__Written instruction__.
Put the lines of the material below into a Markdown table with the columns Row and Line, numbering each row and skipping blank lines. Leave the pictures out of the table.

__Data records__.
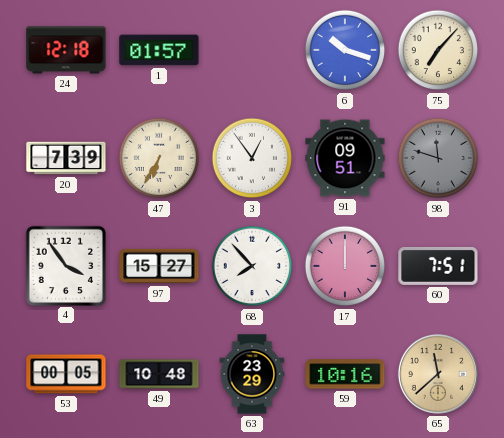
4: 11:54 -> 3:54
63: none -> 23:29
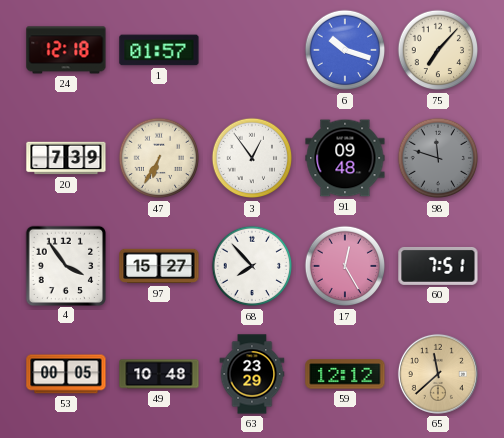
91: 09:51 -> 09:48
17: 12:00 -> 12:25
59: 10:16 -> 12:12
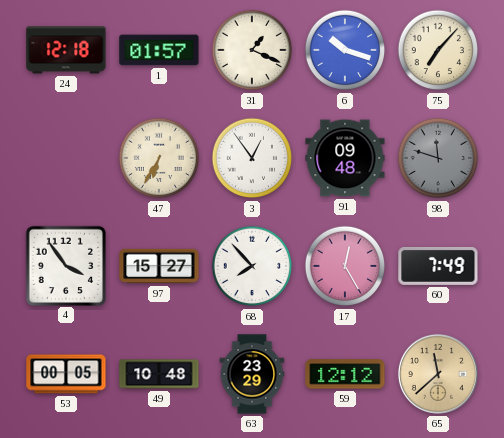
31: none -> 1:19
20: 7:39 -> none
60: 7:51 -> 7:49
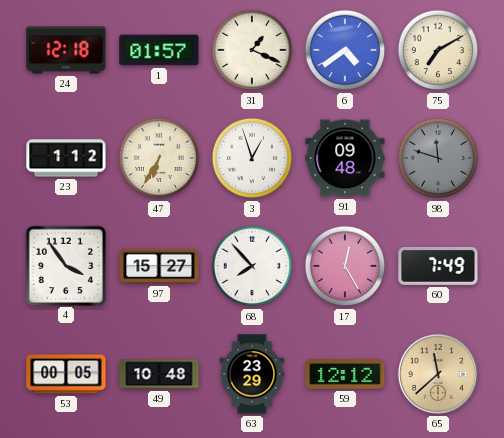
6: 10:18 -> 4:39
75: 7:07 -> 7:10
23: none -> 1:12
3: 12:54 -> 12:57
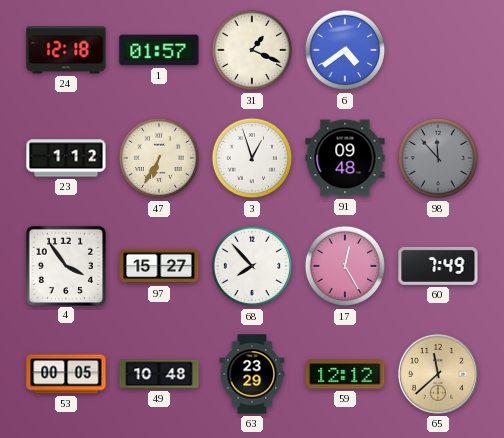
75: 7:10 -> none
98: 11:48 -> 11:53
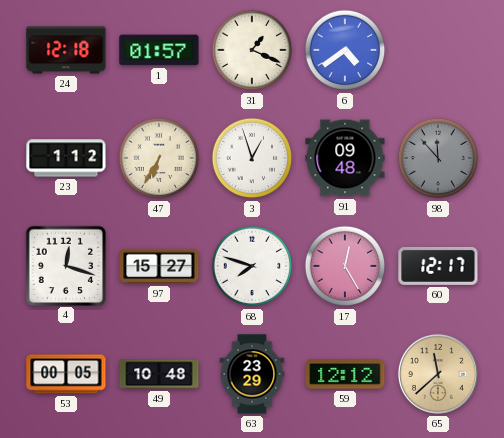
4: 3:54 -> 12:18
68: 7:53 -> 7:48
60: 7:49 -> 12:17
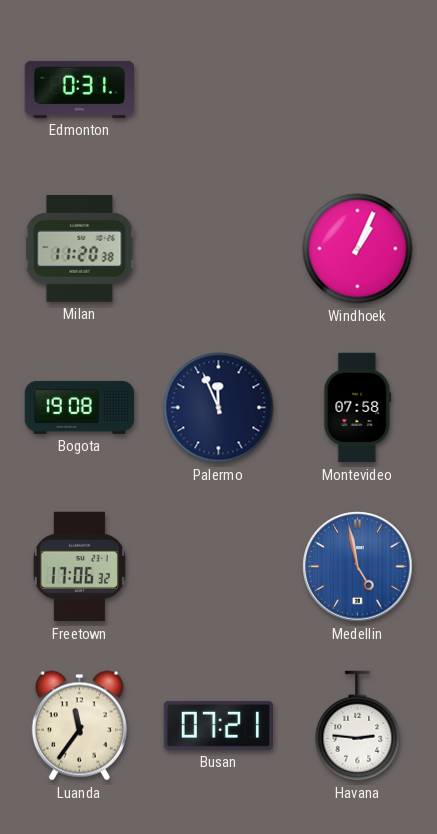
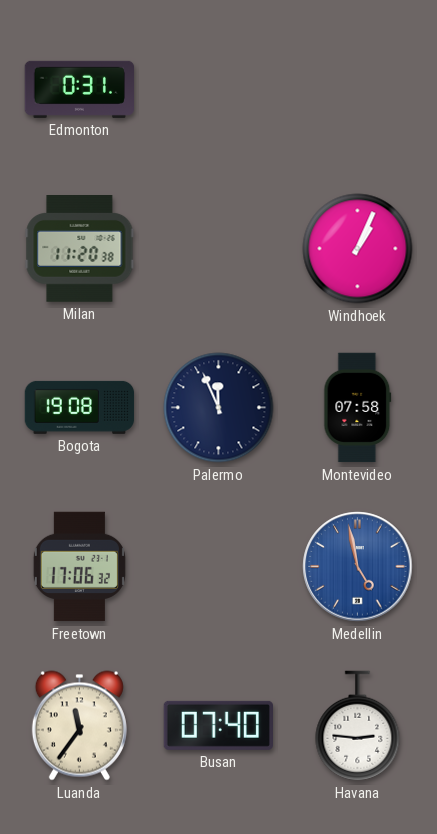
Busan: 07:21 -> 07:40
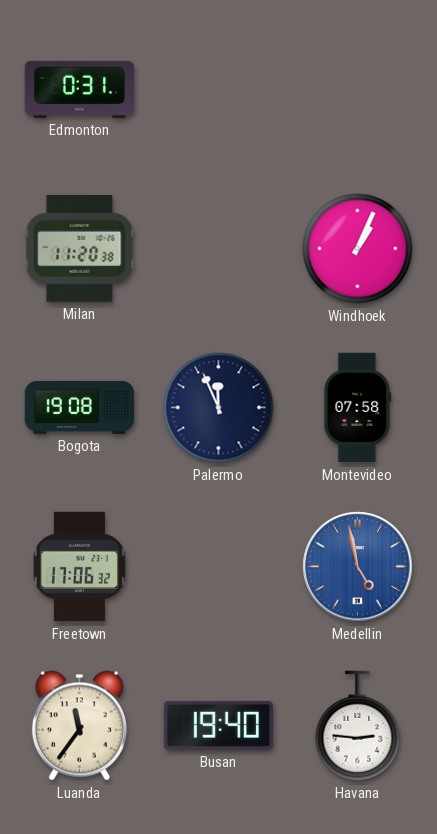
Busan: 07:40 -> 19:40
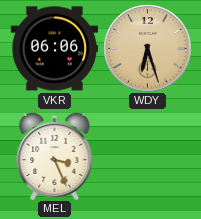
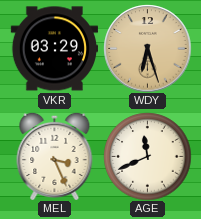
VKR: 06:06 -> 03:29
AGE: none -> 11:41
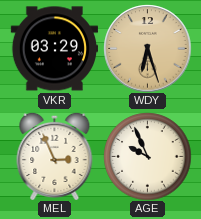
MEL: 3:26 -> 2:56
AGE: 11:41 -> 9:56
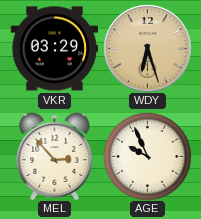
MEL: 2:56 -> 2:53
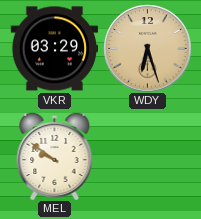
MEL: 2:53 -> 9:51
AGE: 9:56 -> none
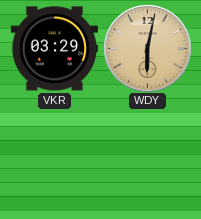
WDY: 6:27 -> 6:02
MEL: 9:51 -> none
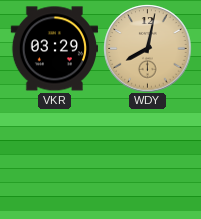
WDY: 6:02 -> 8:02
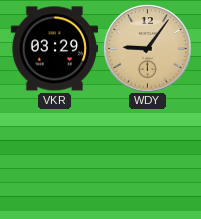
WDY: 8:02 -> 9:06
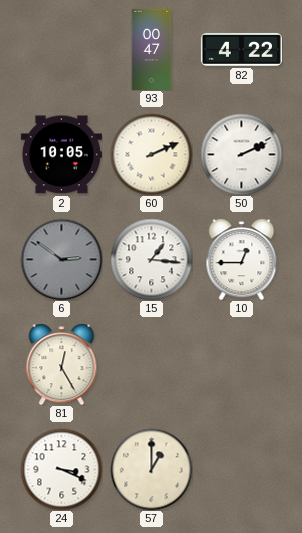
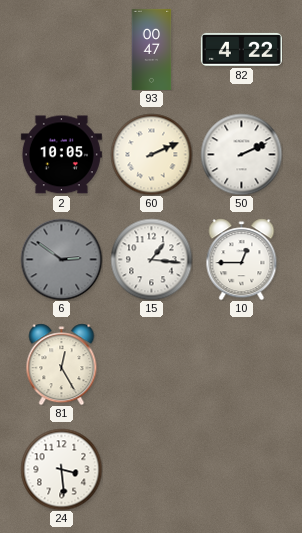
24: 3:19 -> 3:29
57: 1:00 -> none
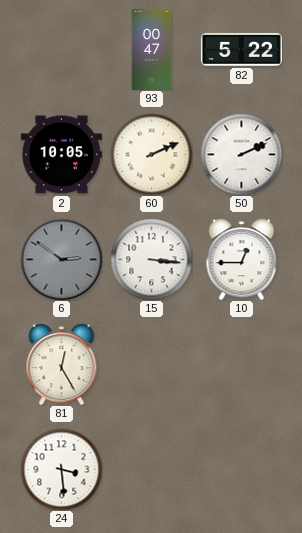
82: 4:22 -> 5:22
15: 1:16 -> 3:16
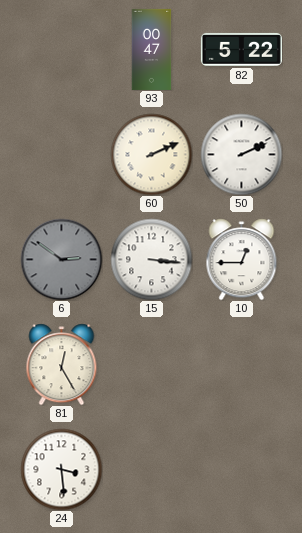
2: 10:05 -> none
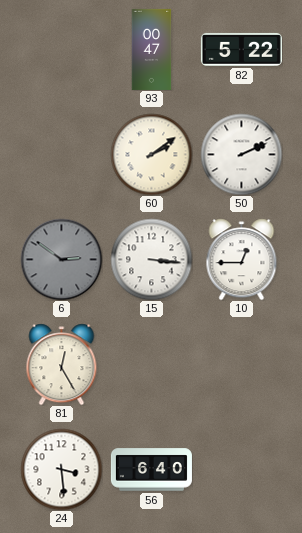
60: 2:11 -> 2:09
56: none -> 6:40
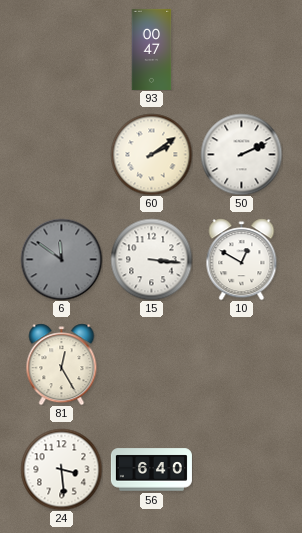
82: 5:22 -> none
6: 2:51 -> 11:51
10: 12:45 -> 12:50
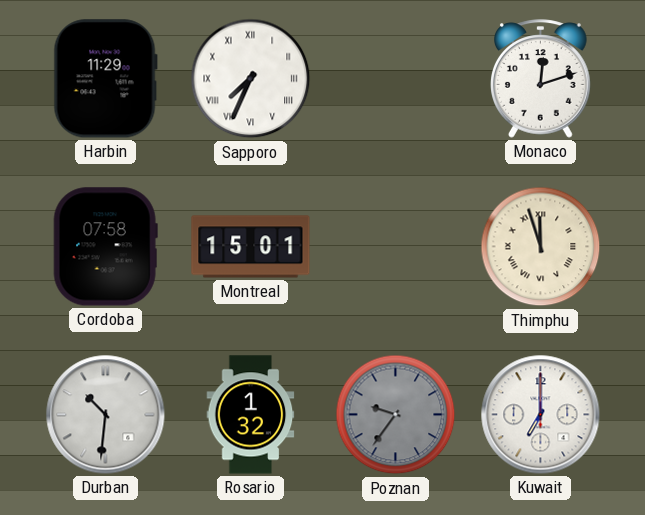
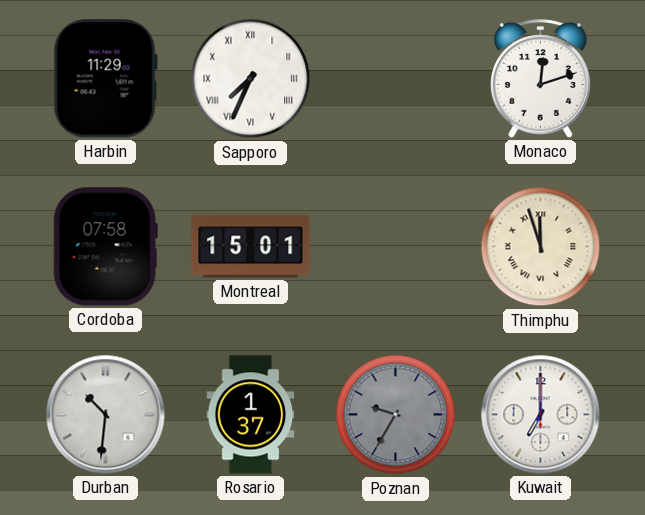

__Exercise output__.
| Row | Line |
|---|---|
| 1 | 4: 11:54 -> 3:54 |
| 2 | 63: none -> 23:29 |
| 3 | 91: 09:51 -> 09:48 |
| 4 | 17: 12:00 -> 12:25 |
| 5 | 59: 10:16 -> 12:12 |
| 6 | 31: none -> 1:19 |
| 7 | 20: 7:39 -> none |
| 8 | 60: 7:51 -> 7:49 |
| 9 | 6: 10:18 -> 4:39 |
| 10 | 75: 7:07 -> 7:10 |
| 11 | 23: none -> 1:12 |
| 12 | 3: 12:54 -> 12:57 |
| 13 | 75: 7:10 -> none |
| 14 | 98: 11:48 -> 11:53 |
| 15 | 4: 3:54 -> 12:18 |
| 16 | 68: 7:53 -> 7:48 |
| 17 | 60: 7:49 -> 12:17 |
| 18 | Busan: 07:21 -> 07:40 |
| 19 | Busan: 07:40 -> 19:40 |
| 20 | VKR: 06:06 -> 03:29 |
| 21 | AGE: none -> 11:41 |
| 22 | MEL: 3:26 -> 2:56 |
| 23 | AGE: 11:41 -> 9:56 |
| 24 | MEL: 2:56 -> 2:53 |
| 25 | MEL: 2:53 -> 9:51 |
| 26 | AGE: 9:56 -> none |
| 27 | WDY: 6:27 -> 6:02 |
| 28 | MEL: 9:51 -> none |
| 29 | WDY: 6:02 -> 8:02 |
| 30 | WDY: 8:02 -> 9:06 |
| 31 | 24: 3:19 -> 3:29 |
| 32 | 57: 1:00 -> none |
| 33 | 82: 4:22 -> 5:22 |
| 34 | 15: 1:16 -> 3:16 |
| 35 | 2: 10:05 -> none |
| 36 | 60: 2:11 -> 2:09 |
| 37 | 56: none -> 6:40 |
| 38 | 82: 5:22 -> none |
| 39 | 6: 2:51 -> 11:51 |
| 40 | 10: 12:45 -> 12:50 |